Task goal: When you repeat the records, keep every word exact and drop each picture.

Records provided:

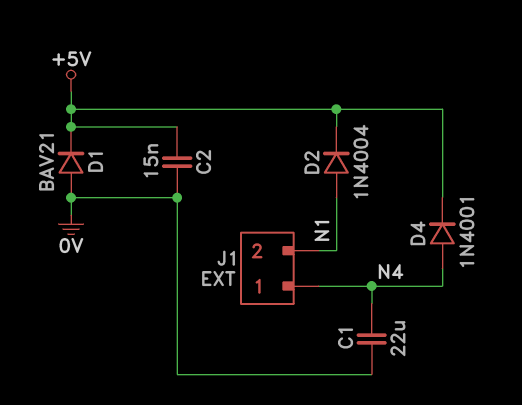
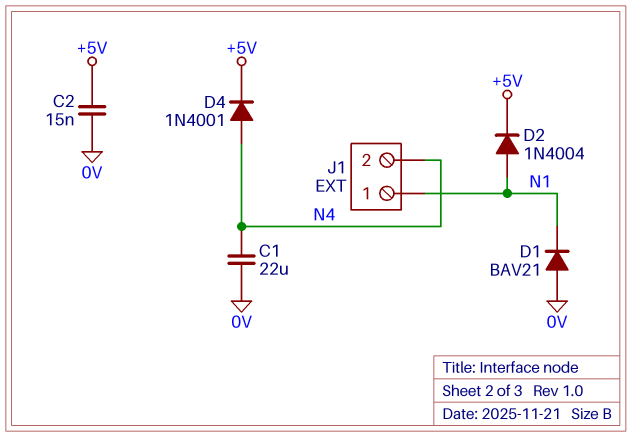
D1: diode BAV21 (A 0V, K +5V) -> diode BAV21 (A 0V, K N1)
J1 pin 1: N4 -> N1
J1 pin 2: N1 -> N4

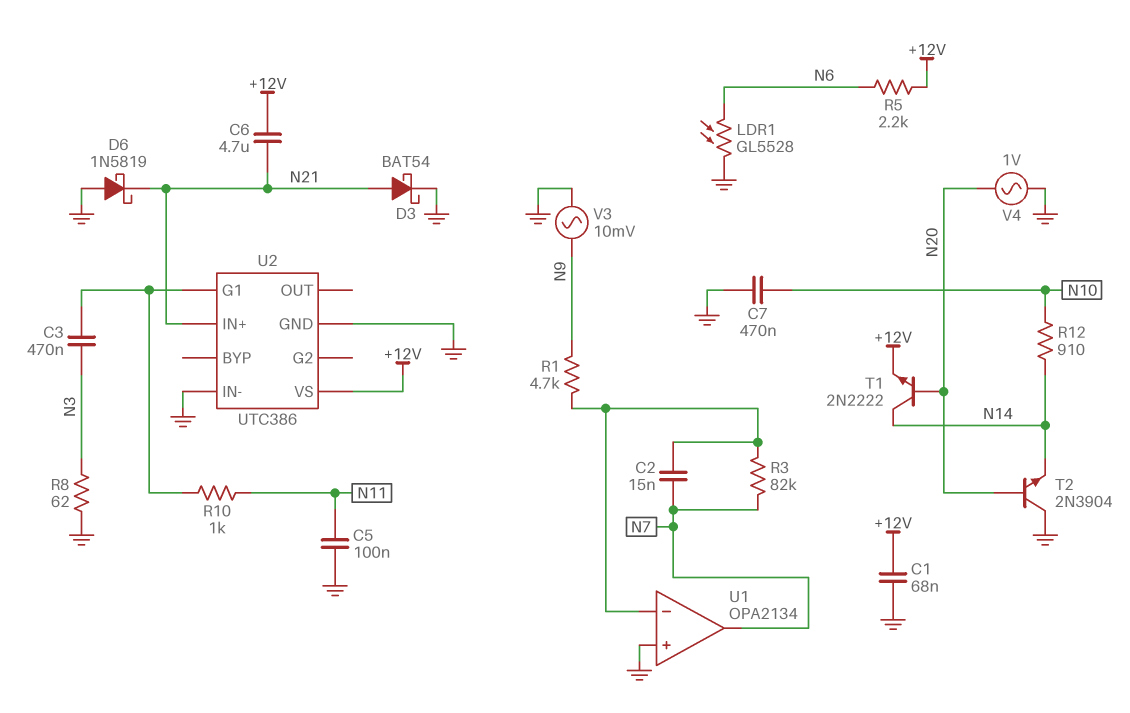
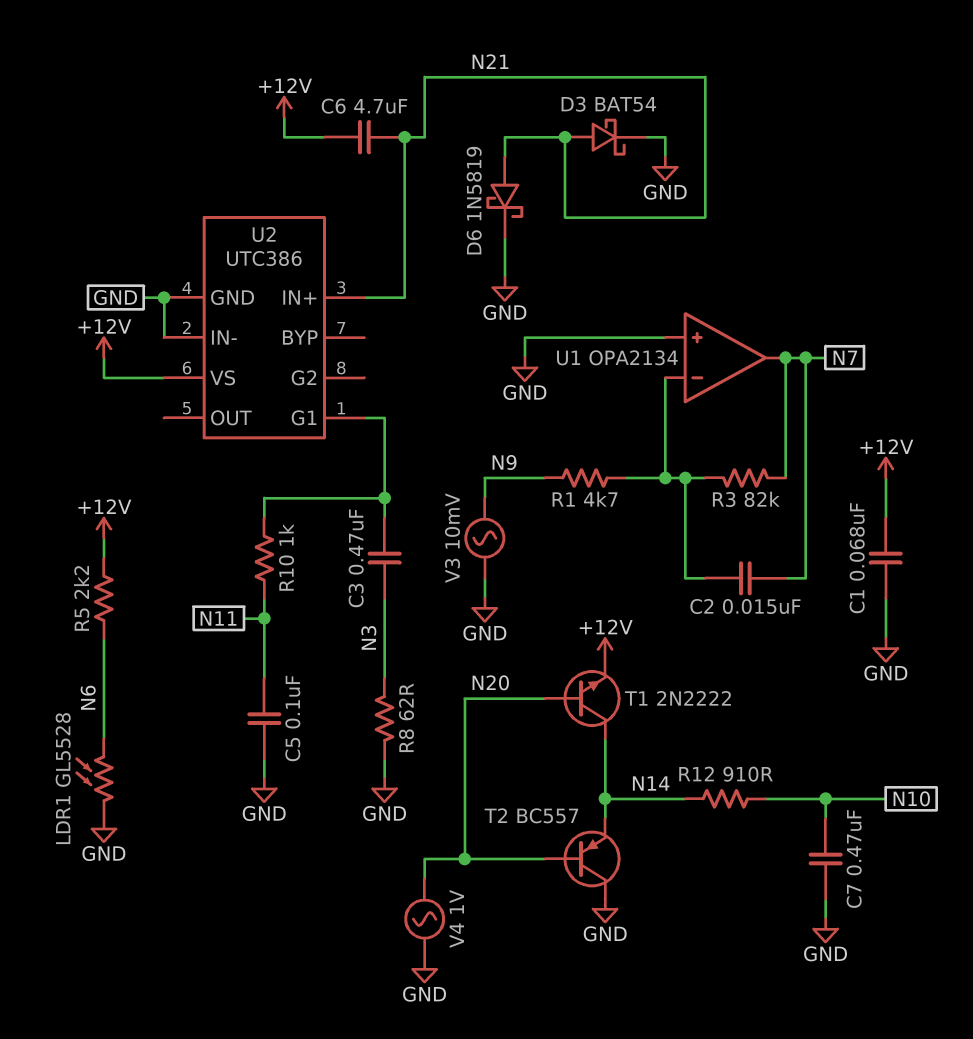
D6: schottky 1N5819 (A GND, K N21) -> schottky 1N5819 (A N21, K GND)
T2: NPN 2N3904 (B N20, C GND, E N14) -> PNP BC557 (B N20, C GND, E N14)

Written solution:
D1: diode BAV21 (A 0V, K +5V) -> diode BAV21 (A 0V, K N1)
J1 pin 1: N4 -> N1
J1 pin 2: N1 -> N4

D6: schottky 1N5819 (A GND, K N21) -> schottky 1N5819 (A N21, K GND)
T2: NPN 2N3904 (B N20, C GND, E N14) -> PNP BC557 (B N20, C GND, E N14)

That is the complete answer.